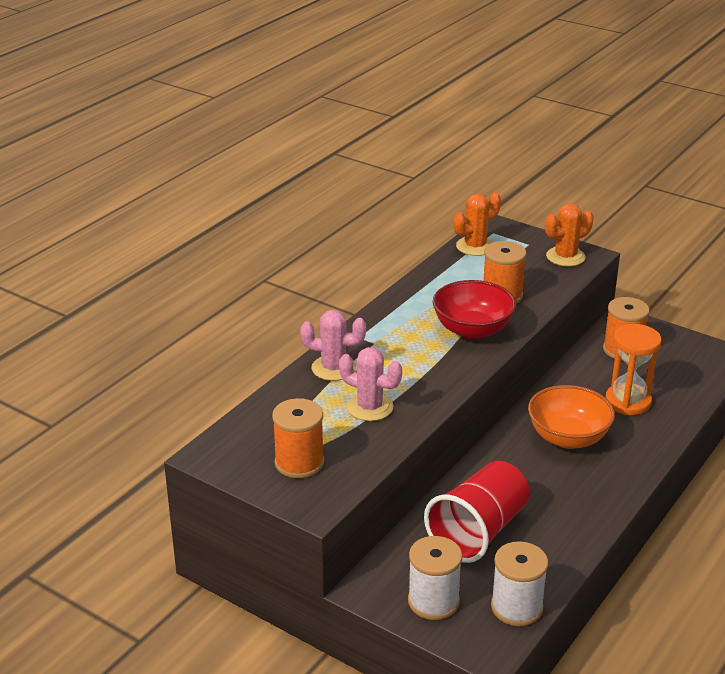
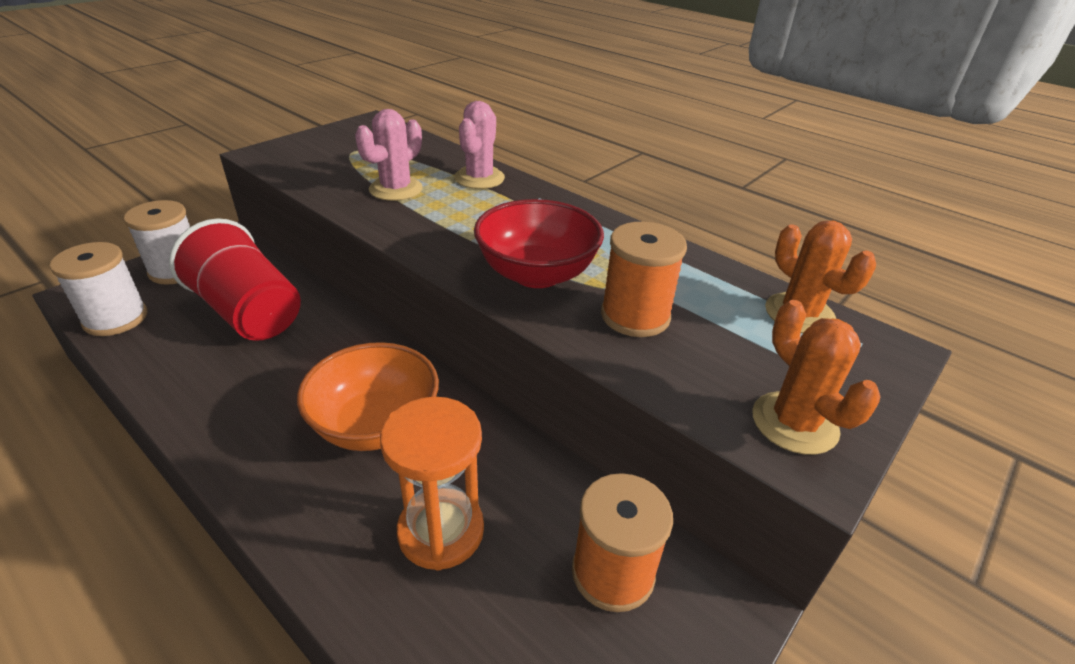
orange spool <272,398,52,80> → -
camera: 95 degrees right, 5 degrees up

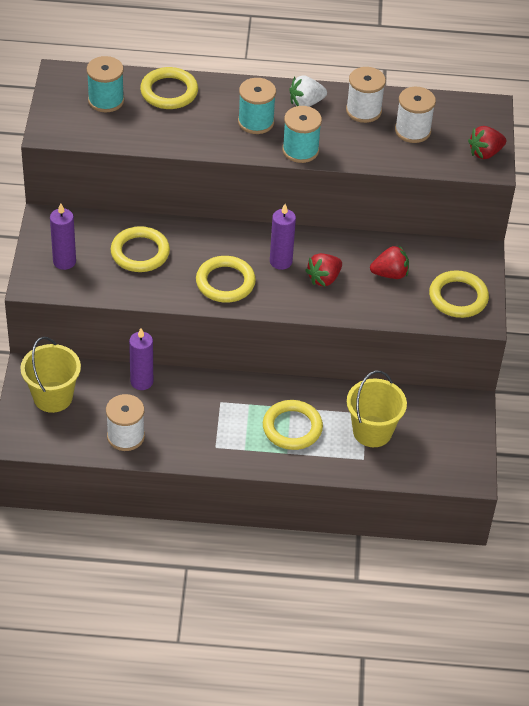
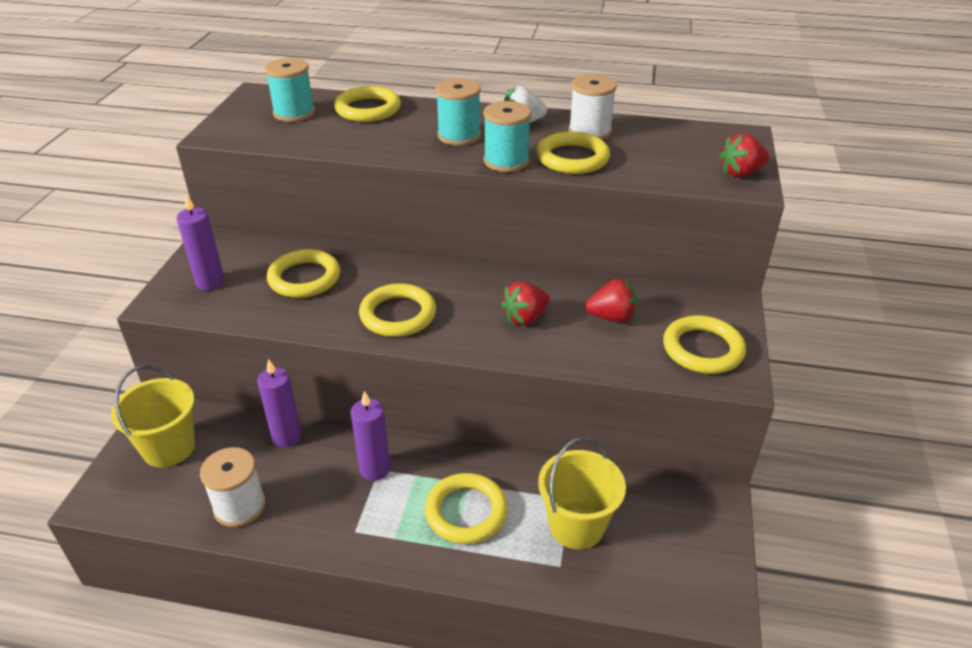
white spool <395,87,41,56> → -
purple candle <270,204,26,66> → purple candle <351,391,39,90>, shifted
- → yellow ring <537,132,73,42>
camera: 10 degrees right, 10 degrees down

****************

-- Exercise goal --
Answer with one number, namely how many lines in the records contain the string "camera".

-- Task answer --
2